* INSTRUCTION: Please list each line in the material below that contains the string "order". Matching is case-sensitive.

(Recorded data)
** BEGIN **

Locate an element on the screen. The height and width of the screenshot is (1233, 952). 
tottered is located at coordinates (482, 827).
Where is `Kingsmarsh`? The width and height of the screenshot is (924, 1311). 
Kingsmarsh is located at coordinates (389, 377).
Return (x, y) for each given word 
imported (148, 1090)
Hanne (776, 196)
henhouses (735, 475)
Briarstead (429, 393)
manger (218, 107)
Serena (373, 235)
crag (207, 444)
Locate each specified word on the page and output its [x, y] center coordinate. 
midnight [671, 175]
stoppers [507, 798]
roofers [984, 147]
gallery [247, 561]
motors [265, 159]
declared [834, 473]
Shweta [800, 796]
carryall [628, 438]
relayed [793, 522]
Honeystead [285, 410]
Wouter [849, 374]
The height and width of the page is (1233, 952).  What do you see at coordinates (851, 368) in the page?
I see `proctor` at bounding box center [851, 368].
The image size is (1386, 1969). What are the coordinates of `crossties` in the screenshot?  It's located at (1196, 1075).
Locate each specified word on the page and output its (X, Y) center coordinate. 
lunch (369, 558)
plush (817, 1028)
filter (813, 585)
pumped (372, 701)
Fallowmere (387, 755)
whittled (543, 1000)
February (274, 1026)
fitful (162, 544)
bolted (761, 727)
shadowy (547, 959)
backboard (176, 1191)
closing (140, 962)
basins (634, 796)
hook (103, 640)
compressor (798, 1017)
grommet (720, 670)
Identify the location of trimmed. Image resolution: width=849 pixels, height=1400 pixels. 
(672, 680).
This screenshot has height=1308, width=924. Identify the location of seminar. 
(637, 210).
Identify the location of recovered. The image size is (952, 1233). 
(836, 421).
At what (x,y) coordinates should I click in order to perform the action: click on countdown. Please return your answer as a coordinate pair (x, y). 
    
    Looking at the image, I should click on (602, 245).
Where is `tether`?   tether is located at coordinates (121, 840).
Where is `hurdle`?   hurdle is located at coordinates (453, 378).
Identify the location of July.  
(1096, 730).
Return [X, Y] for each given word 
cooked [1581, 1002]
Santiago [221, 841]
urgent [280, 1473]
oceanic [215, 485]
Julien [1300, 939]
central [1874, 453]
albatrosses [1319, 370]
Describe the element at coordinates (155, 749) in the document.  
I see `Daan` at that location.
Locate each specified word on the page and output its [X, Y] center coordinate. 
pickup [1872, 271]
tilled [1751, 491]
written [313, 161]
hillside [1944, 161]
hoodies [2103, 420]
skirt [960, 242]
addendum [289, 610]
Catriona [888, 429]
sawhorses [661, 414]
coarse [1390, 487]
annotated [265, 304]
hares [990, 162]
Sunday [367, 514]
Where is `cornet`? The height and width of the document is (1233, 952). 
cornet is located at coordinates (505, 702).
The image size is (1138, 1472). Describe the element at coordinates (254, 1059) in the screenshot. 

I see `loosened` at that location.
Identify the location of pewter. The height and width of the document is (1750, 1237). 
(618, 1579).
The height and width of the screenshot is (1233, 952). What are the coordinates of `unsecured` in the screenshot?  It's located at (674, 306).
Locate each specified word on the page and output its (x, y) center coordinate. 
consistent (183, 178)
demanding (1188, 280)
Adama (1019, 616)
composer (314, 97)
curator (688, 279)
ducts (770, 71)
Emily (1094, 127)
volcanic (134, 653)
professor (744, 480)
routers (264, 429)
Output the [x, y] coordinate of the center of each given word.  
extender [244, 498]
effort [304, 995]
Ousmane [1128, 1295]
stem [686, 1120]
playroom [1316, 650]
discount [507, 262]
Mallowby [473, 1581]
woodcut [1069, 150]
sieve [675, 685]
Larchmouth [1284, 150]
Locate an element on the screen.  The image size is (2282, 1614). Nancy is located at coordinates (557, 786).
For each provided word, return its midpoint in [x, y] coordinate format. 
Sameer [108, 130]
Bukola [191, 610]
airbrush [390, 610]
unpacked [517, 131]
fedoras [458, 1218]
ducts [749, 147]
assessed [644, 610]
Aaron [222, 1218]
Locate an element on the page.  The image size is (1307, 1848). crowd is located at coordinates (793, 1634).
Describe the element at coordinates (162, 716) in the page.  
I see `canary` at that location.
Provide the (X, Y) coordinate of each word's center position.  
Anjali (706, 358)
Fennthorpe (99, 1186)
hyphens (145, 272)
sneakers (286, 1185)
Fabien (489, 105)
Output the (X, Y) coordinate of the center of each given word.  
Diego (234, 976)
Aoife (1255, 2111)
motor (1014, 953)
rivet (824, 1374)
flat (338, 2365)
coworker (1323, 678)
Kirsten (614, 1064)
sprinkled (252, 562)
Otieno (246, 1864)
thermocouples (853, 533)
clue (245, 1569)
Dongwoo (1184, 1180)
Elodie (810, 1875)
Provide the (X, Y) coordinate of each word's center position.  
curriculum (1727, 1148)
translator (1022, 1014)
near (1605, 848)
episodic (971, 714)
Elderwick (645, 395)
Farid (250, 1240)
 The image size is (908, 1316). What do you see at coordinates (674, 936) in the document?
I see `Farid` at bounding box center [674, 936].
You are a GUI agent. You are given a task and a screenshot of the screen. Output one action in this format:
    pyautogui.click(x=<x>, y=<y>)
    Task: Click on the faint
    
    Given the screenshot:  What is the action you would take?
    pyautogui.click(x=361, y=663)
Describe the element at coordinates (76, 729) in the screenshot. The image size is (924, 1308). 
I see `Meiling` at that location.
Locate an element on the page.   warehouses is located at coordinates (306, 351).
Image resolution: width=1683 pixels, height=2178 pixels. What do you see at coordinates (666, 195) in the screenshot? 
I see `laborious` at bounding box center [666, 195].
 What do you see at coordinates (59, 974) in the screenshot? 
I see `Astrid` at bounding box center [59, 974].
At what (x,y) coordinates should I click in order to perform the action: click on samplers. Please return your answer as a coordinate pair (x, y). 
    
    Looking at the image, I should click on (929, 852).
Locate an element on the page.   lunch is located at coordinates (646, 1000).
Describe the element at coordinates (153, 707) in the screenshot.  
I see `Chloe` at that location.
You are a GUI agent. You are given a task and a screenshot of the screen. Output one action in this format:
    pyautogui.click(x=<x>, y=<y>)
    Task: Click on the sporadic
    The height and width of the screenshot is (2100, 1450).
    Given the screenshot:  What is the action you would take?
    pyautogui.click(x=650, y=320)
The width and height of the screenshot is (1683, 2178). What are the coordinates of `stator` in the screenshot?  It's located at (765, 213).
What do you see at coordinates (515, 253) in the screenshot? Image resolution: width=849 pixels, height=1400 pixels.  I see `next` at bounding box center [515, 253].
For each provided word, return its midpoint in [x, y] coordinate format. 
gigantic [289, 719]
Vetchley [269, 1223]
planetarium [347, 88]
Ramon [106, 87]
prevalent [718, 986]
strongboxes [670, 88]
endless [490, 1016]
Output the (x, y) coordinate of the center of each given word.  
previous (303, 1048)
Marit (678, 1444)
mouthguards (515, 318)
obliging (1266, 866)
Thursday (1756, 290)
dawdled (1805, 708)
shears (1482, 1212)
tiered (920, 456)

** END **

* ANSWER IN FULL:
At what (x,y) coordinates should I click in order to perform the action: click on countdown. Please return your answer as a coordinate pair (x, y). 
At what (x,y) coordinates should I click in order to perform the action: click on samplers. Please return your answer as a coordinate pair (x, y). 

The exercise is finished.